*** Opening Source records ***

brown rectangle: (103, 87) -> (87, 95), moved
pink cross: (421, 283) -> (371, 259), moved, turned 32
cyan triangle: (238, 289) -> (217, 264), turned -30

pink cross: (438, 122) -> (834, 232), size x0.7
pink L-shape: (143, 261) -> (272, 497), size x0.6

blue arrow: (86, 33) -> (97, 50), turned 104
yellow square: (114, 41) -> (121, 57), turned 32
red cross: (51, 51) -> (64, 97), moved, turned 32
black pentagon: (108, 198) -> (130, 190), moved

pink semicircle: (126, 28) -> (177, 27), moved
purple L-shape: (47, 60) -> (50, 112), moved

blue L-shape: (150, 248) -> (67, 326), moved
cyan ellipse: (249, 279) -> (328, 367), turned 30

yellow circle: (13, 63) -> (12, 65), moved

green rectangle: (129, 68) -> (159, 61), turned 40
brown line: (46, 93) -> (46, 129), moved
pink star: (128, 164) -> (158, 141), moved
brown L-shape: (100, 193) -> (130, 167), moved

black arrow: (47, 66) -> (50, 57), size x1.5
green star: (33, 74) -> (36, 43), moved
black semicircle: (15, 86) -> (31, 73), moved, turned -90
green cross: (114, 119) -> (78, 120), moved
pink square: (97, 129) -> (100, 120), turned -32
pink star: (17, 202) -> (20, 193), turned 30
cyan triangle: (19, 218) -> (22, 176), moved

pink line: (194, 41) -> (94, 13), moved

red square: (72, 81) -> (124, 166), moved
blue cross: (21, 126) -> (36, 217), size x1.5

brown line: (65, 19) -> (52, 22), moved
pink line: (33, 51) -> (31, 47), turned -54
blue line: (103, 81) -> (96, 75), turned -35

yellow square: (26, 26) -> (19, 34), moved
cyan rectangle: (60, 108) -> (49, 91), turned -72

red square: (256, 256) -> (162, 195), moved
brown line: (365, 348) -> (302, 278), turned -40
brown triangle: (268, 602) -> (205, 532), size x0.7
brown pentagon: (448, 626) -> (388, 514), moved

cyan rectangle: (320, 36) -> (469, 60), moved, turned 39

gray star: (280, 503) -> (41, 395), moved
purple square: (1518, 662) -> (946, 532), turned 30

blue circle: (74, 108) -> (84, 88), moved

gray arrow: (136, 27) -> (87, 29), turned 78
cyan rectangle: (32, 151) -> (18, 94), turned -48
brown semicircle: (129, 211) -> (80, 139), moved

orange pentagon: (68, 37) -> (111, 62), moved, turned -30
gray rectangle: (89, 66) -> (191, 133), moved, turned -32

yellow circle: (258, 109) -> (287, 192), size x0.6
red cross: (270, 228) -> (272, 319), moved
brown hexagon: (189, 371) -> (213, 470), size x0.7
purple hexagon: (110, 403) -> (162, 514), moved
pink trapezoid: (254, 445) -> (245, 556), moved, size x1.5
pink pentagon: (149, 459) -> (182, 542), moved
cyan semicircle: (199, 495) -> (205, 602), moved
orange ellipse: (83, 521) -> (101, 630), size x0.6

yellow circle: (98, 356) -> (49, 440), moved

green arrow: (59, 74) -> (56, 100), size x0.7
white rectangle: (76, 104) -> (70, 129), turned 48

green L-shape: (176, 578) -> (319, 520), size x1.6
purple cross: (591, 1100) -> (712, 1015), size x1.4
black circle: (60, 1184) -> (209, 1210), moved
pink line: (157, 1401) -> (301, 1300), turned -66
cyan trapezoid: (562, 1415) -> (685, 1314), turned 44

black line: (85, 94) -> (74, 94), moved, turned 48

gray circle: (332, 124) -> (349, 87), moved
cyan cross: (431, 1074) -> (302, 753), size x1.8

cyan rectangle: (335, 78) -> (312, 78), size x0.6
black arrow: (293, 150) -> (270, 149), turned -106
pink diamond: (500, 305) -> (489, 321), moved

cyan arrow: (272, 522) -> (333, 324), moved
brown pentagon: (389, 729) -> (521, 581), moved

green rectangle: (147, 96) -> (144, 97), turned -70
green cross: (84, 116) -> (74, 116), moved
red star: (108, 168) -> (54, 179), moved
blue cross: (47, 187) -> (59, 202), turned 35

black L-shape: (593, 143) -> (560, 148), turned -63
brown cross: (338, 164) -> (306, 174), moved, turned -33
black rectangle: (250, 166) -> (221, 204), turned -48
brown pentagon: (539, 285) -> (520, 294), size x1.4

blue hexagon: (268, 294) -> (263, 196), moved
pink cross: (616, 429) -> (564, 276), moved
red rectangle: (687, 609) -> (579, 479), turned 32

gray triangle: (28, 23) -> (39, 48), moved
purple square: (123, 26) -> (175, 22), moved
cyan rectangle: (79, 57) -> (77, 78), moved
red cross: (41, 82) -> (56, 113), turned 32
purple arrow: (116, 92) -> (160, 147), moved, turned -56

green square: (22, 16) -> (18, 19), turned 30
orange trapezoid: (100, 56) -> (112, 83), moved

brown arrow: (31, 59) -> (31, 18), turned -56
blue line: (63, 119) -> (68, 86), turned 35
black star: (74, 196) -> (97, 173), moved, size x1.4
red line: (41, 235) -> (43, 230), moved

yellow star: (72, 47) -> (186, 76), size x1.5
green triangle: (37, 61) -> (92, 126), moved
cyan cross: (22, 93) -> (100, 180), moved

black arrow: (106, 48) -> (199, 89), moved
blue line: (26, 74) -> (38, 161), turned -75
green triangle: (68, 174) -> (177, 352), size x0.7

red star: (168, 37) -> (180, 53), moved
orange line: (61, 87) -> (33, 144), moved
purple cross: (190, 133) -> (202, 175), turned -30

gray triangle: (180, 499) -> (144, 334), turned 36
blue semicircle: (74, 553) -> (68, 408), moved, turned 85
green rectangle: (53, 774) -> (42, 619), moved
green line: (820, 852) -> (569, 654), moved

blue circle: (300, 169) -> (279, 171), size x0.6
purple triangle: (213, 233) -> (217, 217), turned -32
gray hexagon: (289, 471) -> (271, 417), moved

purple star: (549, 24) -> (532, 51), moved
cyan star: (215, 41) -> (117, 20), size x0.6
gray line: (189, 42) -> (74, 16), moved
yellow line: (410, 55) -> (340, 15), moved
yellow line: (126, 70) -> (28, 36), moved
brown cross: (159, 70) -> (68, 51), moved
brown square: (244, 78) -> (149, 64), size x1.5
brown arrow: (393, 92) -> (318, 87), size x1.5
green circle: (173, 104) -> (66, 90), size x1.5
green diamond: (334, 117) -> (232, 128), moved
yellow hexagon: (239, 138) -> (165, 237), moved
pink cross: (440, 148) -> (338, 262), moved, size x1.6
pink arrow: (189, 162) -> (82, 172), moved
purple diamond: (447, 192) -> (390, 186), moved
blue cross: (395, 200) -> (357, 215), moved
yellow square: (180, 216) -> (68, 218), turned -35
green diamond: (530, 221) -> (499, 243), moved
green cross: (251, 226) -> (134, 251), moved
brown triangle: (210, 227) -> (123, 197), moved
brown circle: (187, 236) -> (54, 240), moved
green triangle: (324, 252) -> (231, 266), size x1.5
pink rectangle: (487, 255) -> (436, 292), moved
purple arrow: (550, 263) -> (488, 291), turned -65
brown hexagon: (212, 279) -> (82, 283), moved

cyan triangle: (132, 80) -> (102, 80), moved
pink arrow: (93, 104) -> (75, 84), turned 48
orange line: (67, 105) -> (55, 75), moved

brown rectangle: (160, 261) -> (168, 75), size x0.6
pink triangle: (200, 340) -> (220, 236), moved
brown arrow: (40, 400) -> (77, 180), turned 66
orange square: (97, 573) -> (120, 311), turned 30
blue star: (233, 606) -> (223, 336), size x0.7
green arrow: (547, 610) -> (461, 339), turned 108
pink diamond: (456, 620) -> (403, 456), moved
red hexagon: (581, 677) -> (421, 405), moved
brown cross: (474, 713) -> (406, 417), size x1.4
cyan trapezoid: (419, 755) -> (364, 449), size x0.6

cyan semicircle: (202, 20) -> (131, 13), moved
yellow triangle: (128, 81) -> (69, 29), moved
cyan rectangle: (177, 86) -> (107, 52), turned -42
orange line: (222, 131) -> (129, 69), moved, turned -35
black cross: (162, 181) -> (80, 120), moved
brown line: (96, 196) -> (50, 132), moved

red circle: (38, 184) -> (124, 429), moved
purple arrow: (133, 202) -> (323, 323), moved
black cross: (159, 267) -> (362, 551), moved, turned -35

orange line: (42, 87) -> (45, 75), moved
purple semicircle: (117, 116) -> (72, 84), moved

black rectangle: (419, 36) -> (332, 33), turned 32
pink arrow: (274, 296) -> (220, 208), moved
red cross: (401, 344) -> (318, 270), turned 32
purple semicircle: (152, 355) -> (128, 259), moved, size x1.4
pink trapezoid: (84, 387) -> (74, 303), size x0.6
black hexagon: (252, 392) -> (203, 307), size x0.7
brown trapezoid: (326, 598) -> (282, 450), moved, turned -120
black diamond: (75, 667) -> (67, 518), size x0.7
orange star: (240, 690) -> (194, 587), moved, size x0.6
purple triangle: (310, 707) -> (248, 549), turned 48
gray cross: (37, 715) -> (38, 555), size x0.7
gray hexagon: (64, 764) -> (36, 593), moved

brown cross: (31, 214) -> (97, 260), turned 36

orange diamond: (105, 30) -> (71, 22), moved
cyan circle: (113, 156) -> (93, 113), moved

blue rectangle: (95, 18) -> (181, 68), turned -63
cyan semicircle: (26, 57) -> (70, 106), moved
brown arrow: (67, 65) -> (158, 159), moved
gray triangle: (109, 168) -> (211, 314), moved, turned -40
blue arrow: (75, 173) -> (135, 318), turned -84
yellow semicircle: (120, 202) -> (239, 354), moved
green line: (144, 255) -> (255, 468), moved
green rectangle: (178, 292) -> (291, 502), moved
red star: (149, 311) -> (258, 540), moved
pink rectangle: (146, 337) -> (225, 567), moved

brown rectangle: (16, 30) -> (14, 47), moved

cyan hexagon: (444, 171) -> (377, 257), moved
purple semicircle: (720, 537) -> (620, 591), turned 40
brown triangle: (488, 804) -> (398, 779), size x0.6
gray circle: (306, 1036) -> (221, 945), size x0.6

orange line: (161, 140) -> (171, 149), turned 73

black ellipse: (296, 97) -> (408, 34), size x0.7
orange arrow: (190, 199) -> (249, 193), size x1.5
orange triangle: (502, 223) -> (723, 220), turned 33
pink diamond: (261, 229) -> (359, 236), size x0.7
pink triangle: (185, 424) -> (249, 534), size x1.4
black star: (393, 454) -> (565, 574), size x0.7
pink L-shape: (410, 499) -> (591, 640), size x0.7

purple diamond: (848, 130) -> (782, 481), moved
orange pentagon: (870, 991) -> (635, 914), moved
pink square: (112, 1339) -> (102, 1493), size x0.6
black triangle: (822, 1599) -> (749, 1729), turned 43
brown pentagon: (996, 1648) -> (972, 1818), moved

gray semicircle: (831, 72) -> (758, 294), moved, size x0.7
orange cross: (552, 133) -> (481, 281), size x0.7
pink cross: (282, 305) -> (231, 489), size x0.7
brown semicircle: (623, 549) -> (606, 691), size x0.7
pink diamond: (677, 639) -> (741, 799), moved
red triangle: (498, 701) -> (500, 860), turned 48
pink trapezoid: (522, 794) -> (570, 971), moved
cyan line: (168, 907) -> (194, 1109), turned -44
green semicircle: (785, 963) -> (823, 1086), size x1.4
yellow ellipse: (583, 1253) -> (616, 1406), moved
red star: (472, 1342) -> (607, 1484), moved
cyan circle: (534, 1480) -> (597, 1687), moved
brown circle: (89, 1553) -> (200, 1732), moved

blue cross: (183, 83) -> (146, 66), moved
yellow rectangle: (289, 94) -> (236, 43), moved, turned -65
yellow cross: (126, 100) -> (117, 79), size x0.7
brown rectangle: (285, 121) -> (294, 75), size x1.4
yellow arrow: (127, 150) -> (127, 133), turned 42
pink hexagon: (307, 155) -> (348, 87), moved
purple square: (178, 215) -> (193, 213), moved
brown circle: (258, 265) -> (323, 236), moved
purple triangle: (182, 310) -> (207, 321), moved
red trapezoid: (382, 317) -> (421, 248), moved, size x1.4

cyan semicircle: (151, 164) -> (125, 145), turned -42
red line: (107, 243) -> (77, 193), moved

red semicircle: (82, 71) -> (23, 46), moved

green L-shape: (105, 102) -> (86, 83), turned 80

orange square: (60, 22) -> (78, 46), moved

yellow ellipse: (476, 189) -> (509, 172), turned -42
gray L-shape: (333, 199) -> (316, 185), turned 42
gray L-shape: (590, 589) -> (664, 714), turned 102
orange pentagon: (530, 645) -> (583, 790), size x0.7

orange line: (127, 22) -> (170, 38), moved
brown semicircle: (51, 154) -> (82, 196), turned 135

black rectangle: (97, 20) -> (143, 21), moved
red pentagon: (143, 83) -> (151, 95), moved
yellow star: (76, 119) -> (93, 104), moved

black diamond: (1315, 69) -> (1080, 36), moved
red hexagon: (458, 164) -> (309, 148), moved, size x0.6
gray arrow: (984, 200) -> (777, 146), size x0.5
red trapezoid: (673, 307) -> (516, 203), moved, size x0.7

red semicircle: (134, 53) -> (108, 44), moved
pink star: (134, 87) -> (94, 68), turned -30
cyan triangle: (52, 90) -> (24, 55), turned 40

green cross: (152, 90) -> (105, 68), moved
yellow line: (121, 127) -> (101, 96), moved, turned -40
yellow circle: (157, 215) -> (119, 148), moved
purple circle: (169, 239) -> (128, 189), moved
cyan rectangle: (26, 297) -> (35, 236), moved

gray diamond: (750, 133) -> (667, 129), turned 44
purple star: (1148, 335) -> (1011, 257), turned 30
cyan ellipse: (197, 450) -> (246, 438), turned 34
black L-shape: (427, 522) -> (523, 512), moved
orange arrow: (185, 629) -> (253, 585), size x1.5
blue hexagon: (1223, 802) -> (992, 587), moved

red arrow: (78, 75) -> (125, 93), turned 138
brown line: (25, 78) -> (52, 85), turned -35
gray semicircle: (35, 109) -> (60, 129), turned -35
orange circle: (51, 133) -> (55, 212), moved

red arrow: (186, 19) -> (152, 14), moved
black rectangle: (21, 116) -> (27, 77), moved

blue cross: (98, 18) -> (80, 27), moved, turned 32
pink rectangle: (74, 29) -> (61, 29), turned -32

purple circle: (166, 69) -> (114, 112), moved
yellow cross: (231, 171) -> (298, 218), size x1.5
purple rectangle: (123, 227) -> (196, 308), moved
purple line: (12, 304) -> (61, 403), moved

*** Closing Source records ***

The problem: The lines needed run from the first line of the data through the line containing "brown hexagon: (189, 371)"; give them again exactly and nothing else.

Solution to this problem:
brown rectangle: (103, 87) -> (87, 95), moved
pink cross: (421, 283) -> (371, 259), moved, turned 32
cyan triangle: (238, 289) -> (217, 264), turned -30

pink cross: (438, 122) -> (834, 232), size x0.7
pink L-shape: (143, 261) -> (272, 497), size x0.6

blue arrow: (86, 33) -> (97, 50), turned 104
yellow square: (114, 41) -> (121, 57), turned 32
red cross: (51, 51) -> (64, 97), moved, turned 32
black pentagon: (108, 198) -> (130, 190), moved

pink semicircle: (126, 28) -> (177, 27), moved
purple L-shape: (47, 60) -> (50, 112), moved

blue L-shape: (150, 248) -> (67, 326), moved
cyan ellipse: (249, 279) -> (328, 367), turned 30

yellow circle: (13, 63) -> (12, 65), moved

green rectangle: (129, 68) -> (159, 61), turned 40
brown line: (46, 93) -> (46, 129), moved
pink star: (128, 164) -> (158, 141), moved
brown L-shape: (100, 193) -> (130, 167), moved

black arrow: (47, 66) -> (50, 57), size x1.5
green star: (33, 74) -> (36, 43), moved
black semicircle: (15, 86) -> (31, 73), moved, turned -90
green cross: (114, 119) -> (78, 120), moved
pink square: (97, 129) -> (100, 120), turned -32
pink star: (17, 202) -> (20, 193), turned 30
cyan triangle: (19, 218) -> (22, 176), moved

pink line: (194, 41) -> (94, 13), moved

red square: (72, 81) -> (124, 166), moved
blue cross: (21, 126) -> (36, 217), size x1.5

brown line: (65, 19) -> (52, 22), moved
pink line: (33, 51) -> (31, 47), turned -54
blue line: (103, 81) -> (96, 75), turned -35

yellow square: (26, 26) -> (19, 34), moved
cyan rectangle: (60, 108) -> (49, 91), turned -72

red square: (256, 256) -> (162, 195), moved
brown line: (365, 348) -> (302, 278), turned -40
brown triangle: (268, 602) -> (205, 532), size x0.7
brown pentagon: (448, 626) -> (388, 514), moved

cyan rectangle: (320, 36) -> (469, 60), moved, turned 39

gray star: (280, 503) -> (41, 395), moved
purple square: (1518, 662) -> (946, 532), turned 30

blue circle: (74, 108) -> (84, 88), moved

gray arrow: (136, 27) -> (87, 29), turned 78
cyan rectangle: (32, 151) -> (18, 94), turned -48
brown semicircle: (129, 211) -> (80, 139), moved

orange pentagon: (68, 37) -> (111, 62), moved, turned -30
gray rectangle: (89, 66) -> (191, 133), moved, turned -32

yellow circle: (258, 109) -> (287, 192), size x0.6
red cross: (270, 228) -> (272, 319), moved
brown hexagon: (189, 371) -> (213, 470), size x0.7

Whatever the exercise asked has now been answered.